[Before-and-after object listings]
———

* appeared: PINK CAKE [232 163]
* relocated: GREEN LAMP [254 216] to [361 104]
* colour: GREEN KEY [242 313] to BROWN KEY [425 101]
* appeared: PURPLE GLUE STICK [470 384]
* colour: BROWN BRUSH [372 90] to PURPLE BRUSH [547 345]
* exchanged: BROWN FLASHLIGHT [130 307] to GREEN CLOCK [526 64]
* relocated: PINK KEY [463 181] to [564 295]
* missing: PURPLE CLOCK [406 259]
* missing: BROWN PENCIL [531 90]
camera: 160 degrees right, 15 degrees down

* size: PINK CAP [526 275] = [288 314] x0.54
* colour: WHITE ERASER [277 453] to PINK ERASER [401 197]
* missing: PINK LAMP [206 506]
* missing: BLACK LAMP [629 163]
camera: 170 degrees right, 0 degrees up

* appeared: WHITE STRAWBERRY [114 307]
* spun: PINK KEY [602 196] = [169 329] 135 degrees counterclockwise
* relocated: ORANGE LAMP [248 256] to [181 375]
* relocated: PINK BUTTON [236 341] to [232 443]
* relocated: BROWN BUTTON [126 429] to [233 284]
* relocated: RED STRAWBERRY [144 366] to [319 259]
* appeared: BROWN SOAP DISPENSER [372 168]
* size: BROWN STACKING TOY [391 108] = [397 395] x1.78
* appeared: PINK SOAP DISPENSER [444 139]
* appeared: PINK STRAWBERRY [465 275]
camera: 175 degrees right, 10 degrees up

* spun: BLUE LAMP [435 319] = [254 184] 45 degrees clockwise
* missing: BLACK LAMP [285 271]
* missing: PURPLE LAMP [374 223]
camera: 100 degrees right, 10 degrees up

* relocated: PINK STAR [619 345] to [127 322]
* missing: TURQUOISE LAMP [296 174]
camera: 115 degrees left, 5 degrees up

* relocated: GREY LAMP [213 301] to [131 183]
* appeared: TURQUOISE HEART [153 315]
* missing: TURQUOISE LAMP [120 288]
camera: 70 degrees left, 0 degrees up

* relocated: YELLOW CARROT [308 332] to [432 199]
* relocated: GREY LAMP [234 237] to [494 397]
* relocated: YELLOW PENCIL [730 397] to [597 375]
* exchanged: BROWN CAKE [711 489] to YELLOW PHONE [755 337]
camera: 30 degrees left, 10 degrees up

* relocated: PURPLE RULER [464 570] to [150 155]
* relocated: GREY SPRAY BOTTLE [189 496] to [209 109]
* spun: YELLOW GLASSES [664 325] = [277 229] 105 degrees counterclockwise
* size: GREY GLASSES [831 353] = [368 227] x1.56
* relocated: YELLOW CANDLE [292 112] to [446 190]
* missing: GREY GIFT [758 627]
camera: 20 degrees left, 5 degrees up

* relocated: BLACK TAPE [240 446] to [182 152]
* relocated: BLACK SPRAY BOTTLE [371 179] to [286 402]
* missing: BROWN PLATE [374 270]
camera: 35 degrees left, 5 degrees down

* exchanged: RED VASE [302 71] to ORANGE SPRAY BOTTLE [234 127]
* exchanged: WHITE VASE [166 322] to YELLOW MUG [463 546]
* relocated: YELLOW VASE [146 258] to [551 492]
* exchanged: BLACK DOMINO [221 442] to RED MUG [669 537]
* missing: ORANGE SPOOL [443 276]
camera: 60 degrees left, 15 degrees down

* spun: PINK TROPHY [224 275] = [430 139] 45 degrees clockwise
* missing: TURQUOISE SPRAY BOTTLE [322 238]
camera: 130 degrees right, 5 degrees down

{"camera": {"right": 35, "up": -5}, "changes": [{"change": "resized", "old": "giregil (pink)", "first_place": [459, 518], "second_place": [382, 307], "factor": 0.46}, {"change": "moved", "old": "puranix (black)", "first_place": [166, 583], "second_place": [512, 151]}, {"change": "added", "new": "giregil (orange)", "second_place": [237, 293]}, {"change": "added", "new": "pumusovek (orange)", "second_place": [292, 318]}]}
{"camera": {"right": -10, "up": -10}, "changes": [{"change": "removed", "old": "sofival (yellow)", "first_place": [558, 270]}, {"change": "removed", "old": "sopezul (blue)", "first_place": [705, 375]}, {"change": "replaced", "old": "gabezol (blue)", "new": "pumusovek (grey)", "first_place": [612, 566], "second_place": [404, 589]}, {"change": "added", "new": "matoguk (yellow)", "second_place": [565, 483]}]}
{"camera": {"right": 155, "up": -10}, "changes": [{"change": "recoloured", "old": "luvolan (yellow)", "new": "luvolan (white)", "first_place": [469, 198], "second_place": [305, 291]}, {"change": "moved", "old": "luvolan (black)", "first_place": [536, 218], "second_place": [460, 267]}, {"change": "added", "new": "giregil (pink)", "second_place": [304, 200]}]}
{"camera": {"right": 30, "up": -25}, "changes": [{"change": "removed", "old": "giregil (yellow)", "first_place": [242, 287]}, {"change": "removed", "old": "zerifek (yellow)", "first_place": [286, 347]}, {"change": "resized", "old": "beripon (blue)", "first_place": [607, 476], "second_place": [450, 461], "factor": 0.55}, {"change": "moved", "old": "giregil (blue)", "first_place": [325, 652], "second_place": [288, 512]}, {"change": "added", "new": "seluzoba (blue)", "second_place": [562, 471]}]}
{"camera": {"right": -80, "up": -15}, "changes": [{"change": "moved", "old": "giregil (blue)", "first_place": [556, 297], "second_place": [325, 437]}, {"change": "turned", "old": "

———

Activity - Every entry needs to be copied exactly as it was written.

Worked solution -
* appeared: PINK CAKE [232 163]
* relocated: GREEN LAMP [254 216] to [361 104]
* colour: GREEN KEY [242 313] to BROWN KEY [425 101]
* appeared: PURPLE GLUE STICK [470 384]
* colour: BROWN BRUSH [372 90] to PURPLE BRUSH [547 345]
* exchanged: BROWN FLASHLIGHT [130 307] to GREEN CLOCK [526 64]
* relocated: PINK KEY [463 181] to [564 295]
* missing: PURPLE CLOCK [406 259]
* missing: BROWN PENCIL [531 90]
camera: 160 degrees right, 15 degrees down

* size: PINK CAP [526 275] = [288 314] x0.54
* colour: WHITE ERASER [277 453] to PINK ERASER [401 197]
* missing: PINK LAMP [206 506]
* missing: BLACK LAMP [629 163]
camera: 170 degrees right, 0 degrees up

* appeared: WHITE STRAWBERRY [114 307]
* spun: PINK KEY [602 196] = [169 329] 135 degrees counterclockwise
* relocated: ORANGE LAMP [248 256] to [181 375]
* relocated: PINK BUTTON [236 341] to [232 443]
* relocated: BROWN BUTTON [126 429] to [233 284]
* relocated: RED STRAWBERRY [144 366] to [319 259]
* appeared: BROWN SOAP DISPENSER [372 168]
* size: BROWN STACKING TOY [391 108] = [397 395] x1.78
* appeared: PINK SOAP DISPENSER [444 139]
* appeared: PINK STRAWBERRY [465 275]
camera: 175 degrees right, 10 degrees up

* spun: BLUE LAMP [435 319] = [254 184] 45 degrees clockwise
* missing: BLACK LAMP [285 271]
* missing: PURPLE LAMP [374 223]
camera: 100 degrees right, 10 degrees up

* relocated: PINK STAR [619 345] to [127 322]
* missing: TURQUOISE LAMP [296 174]
camera: 115 degrees left, 5 degrees up

* relocated: GREY LAMP [213 301] to [131 183]
* appeared: TURQUOISE HEART [153 315]
* missing: TURQUOISE LAMP [120 288]
camera: 70 degrees left, 0 degrees up

* relocated: YELLOW CARROT [308 332] to [432 199]
* relocated: GREY LAMP [234 237] to [494 397]
* relocated: YELLOW PENCIL [730 397] to [597 375]
* exchanged: BROWN CAKE [711 489] to YELLOW PHONE [755 337]
camera: 30 degrees left, 10 degrees up

* relocated: PURPLE RULER [464 570] to [150 155]
* relocated: GREY SPRAY BOTTLE [189 496] to [209 109]
* spun: YELLOW GLASSES [664 325] = [277 229] 105 degrees counterclockwise
* size: GREY GLASSES [831 353] = [368 227] x1.56
* relocated: YELLOW CANDLE [292 112] to [446 190]
* missing: GREY GIFT [758 627]
camera: 20 degrees left, 5 degrees up

* relocated: BLACK TAPE [240 446] to [182 152]
* relocated: BLACK SPRAY BOTTLE [371 179] to [286 402]
* missing: BROWN PLATE [374 270]
camera: 35 degrees left, 5 degrees down

* exchanged: RED VASE [302 71] to ORANGE SPRAY BOTTLE [234 127]
* exchanged: WHITE VASE [166 322] to YELLOW MUG [463 546]
* relocated: YELLOW VASE [146 258] to [551 492]
* exchanged: BLACK DOMINO [221 442] to RED MUG [669 537]
* missing: ORANGE SPOOL [443 276]
camera: 60 degrees left, 15 degrees down

* spun: PINK TROPHY [224 275] = [430 139] 45 degrees clockwise
* missing: TURQUOISE SPRAY BOTTLE [322 238]
camera: 130 degrees right, 5 degrees down

{"camera": {"right": 35, "up": -5}, "changes": [{"change": "resized", "old": "giregil (pink)", "first_place": [459, 518], "second_place": [382, 307], "factor": 0.46}, {"change": "moved", "old": "puranix (black)", "first_place": [166, 583], "second_place": [512, 151]}, {"change": "added", "new": "giregil (orange)", "second_place": [237, 293]}, {"change": "added", "new": "pumusovek (orange)", "second_place": [292, 318]}]}
{"camera": {"right": -10, "up": -10}, "changes": [{"change": "removed", "old": "sofival (yellow)", "first_place": [558, 270]}, {"change": "removed", "old": "sopezul (blue)", "first_place": [705, 375]}, {"change": "replaced", "old": "gabezol (blue)", "new": "pumusovek (grey)", "first_place": [612, 566], "second_place": [404, 589]}, {"change": "added", "new": "matoguk (yellow)", "second_place": [565, 483]}]}
{"camera": {"right": 155, "up": -10}, "changes": [{"change": "recoloured", "old": "luvolan (yellow)", "new": "luvolan (white)", "first_place": [469, 198], "second_place": [305, 291]}, {"change": "moved", "old": "luvolan (black)", "first_place": [536, 218], "second_place": [460, 267]}, {"change": "added", "new": "giregil (pink)", "second_place": [304, 200]}]}
{"camera": {"right": 30, "up": -25}, "changes": [{"change": "removed", "old": "giregil (yellow)", "first_place": [242, 287]}, {"change": "removed", "old": "zerifek (yellow)", "first_place": [286, 347]}, {"change": "resized", "old": "beripon (blue)", "first_place": [607, 476], "second_place": [450, 461], "factor": 0.55}, {"change": "moved", "old": "giregil (blue)", "first_place": [325, 652], "second_place": [288, 512]}, {"change": "added", "new": "seluzoba (blue)", "second_place": [562, 471]}]}
{"camera": {"right": -80, "up": -15}, "changes": [{"change": "moved", "old": "giregil (blue)", "first_place": [556, 297], "second_place": [325, 437]}, {"change": "turned", "old": "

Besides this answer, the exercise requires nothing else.